▶ _What to do_:
Scan the lines below and report each one containing "left" by copying it.

▶ _Material for the task_:
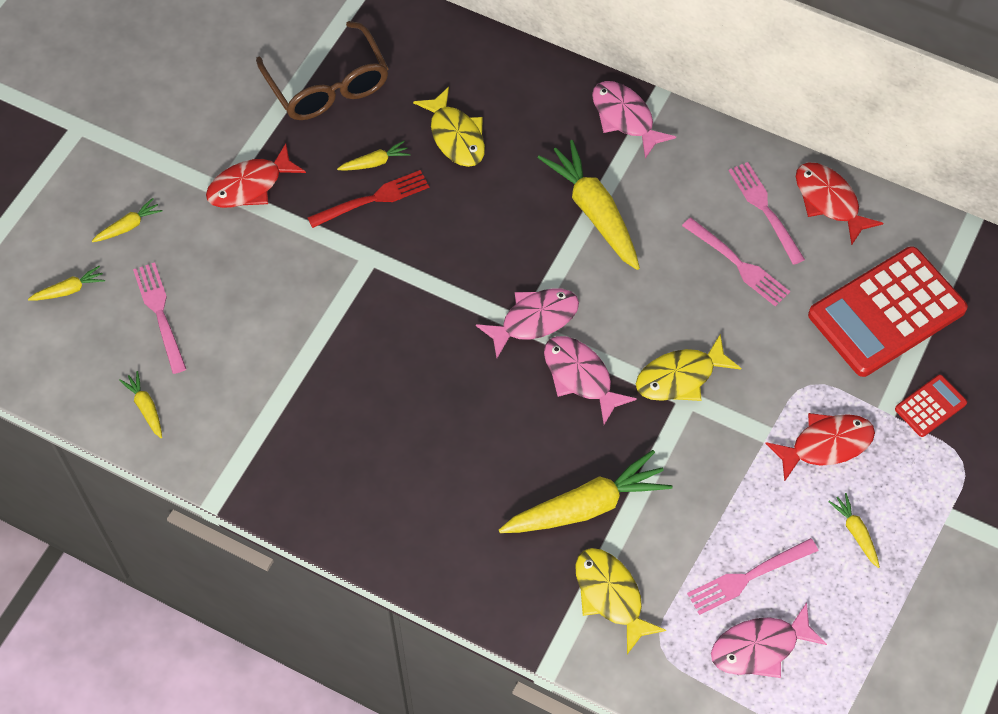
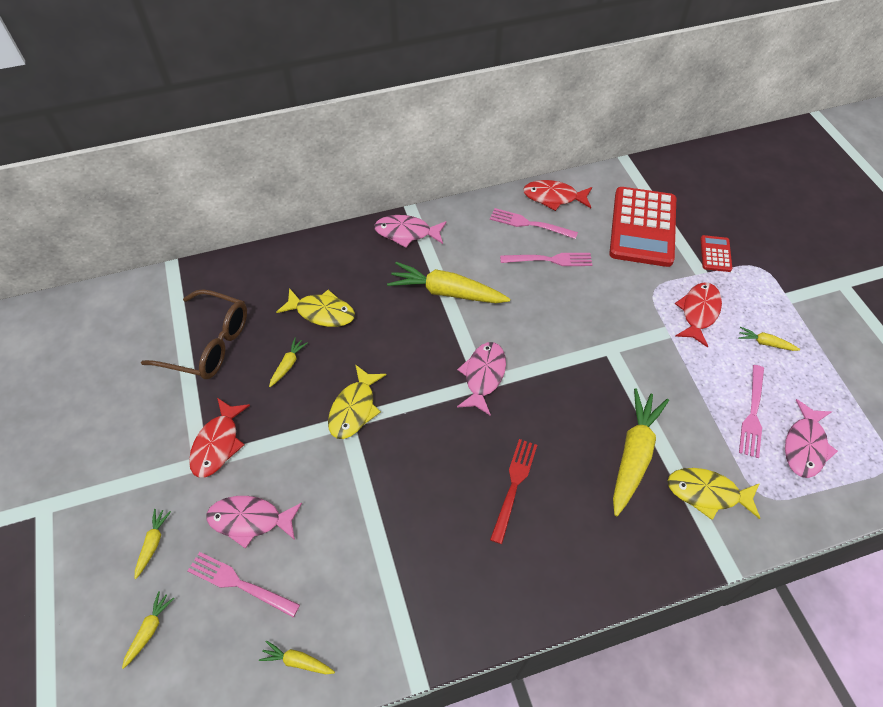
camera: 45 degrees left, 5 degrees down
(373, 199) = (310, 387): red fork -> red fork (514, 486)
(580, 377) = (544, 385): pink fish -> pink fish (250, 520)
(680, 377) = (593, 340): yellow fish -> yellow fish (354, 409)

---

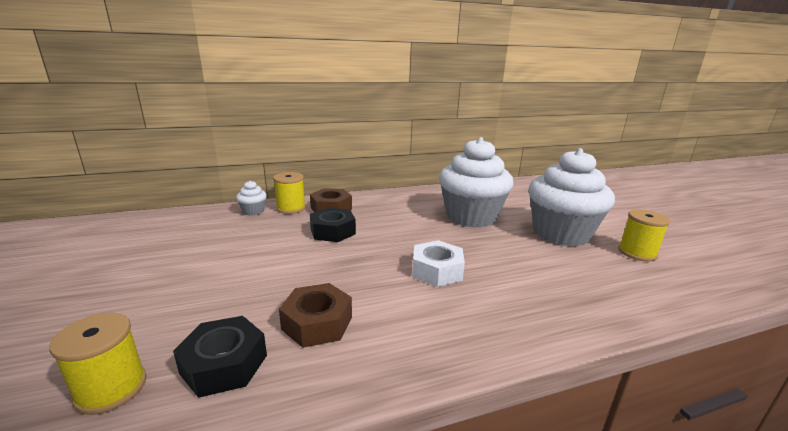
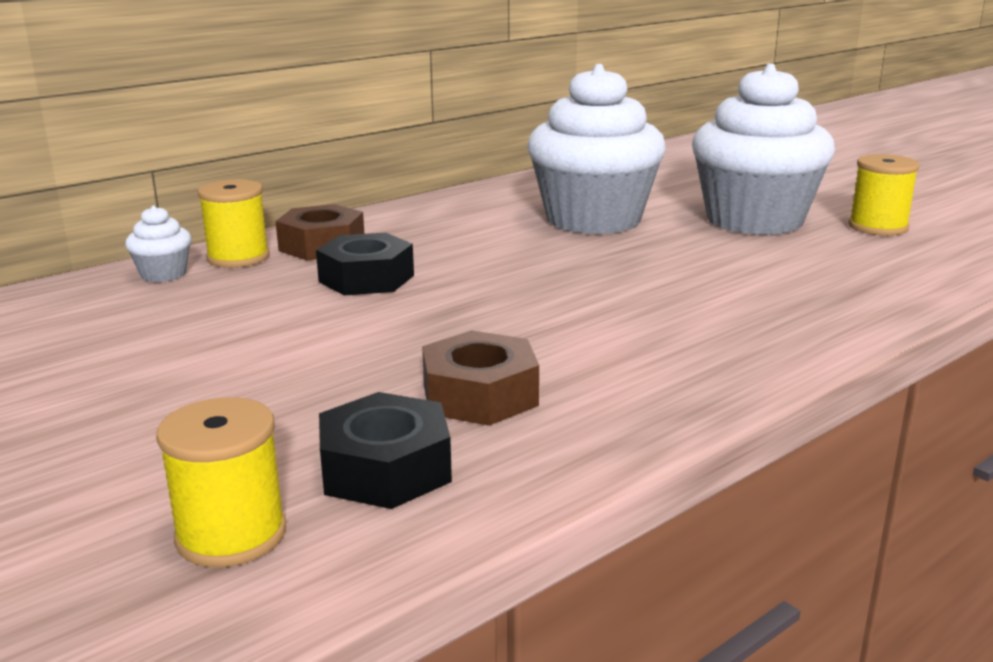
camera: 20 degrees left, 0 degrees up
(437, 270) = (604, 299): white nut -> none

▶ _Response_:
camera: 45 degrees left, 5 degrees down
camera: 20 degrees left, 0 degrees up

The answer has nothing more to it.